Problem statement.
Your answer should hold exactly the lines from the one with "U2 pin out: none -> STG" through the last line of the material below, nothing before and nothing extra.

▼

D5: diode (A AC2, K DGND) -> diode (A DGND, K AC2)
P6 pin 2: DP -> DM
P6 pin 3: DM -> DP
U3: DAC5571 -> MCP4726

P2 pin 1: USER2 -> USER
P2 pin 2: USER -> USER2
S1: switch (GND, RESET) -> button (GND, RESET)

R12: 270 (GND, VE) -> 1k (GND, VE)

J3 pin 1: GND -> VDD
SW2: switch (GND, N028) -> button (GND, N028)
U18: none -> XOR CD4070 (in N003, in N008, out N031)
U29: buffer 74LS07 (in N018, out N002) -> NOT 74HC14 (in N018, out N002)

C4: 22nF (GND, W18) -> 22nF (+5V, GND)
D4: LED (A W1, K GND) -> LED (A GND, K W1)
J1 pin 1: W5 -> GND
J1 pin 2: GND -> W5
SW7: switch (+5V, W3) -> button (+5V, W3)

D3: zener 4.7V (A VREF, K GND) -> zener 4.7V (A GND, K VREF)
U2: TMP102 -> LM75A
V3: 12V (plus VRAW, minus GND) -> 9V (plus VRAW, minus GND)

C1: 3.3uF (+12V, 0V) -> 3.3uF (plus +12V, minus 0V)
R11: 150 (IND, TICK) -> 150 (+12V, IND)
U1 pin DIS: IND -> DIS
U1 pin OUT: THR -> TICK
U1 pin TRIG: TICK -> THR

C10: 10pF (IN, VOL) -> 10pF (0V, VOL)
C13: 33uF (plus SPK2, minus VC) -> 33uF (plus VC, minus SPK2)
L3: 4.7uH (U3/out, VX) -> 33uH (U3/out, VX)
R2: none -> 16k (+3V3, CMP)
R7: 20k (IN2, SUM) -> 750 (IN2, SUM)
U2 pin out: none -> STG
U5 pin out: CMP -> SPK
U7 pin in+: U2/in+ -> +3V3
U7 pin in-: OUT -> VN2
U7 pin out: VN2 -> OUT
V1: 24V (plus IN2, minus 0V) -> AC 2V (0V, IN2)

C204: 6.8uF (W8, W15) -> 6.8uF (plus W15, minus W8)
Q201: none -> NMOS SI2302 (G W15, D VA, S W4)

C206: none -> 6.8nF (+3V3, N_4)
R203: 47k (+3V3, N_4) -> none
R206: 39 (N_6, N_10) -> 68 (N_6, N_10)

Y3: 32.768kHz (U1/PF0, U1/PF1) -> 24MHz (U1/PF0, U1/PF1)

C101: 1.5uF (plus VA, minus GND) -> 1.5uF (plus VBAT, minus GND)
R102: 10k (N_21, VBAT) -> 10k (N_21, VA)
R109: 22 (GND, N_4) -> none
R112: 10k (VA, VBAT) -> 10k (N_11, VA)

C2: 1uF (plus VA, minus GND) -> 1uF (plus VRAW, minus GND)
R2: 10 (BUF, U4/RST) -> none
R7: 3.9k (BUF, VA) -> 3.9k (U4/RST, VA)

▲

Written response.
U2 pin out: none -> STG
U5 pin out: CMP -> SPK
U7 pin in+: U2/in+ -> +3V3
U7 pin in-: OUT -> VN2
U7 pin out: VN2 -> OUT
V1: 24V (plus IN2, minus 0V) -> AC 2V (0V, IN2)

C204: 6.8uF (W8, W15) -> 6.8uF (plus W15, minus W8)
Q201: none -> NMOS SI2302 (G W15, D VA, S W4)

C206: none -> 6.8nF (+3V3, N_4)
R203: 47k (+3V3, N_4) -> none
R206: 39 (N_6, N_10) -> 68 (N_6, N_10)

Y3: 32.768kHz (U1/PF0, U1/PF1) -> 24MHz (U1/PF0, U1/PF1)

C101: 1.5uF (plus VA, minus GND) -> 1.5uF (plus VBAT, minus GND)
R102: 10k (N_21, VBAT) -> 10k (N_21, VA)
R109: 22 (GND, N_4) -> none
R112: 10k (VA, VBAT) -> 10k (N_11, VA)

C2: 1uF (plus VA, minus GND) -> 1uF (plus VRAW, minus GND)
R2: 10 (BUF, U4/RST) -> none
R7: 3.9k (BUF, VA) -> 3.9k (U4/RST, VA)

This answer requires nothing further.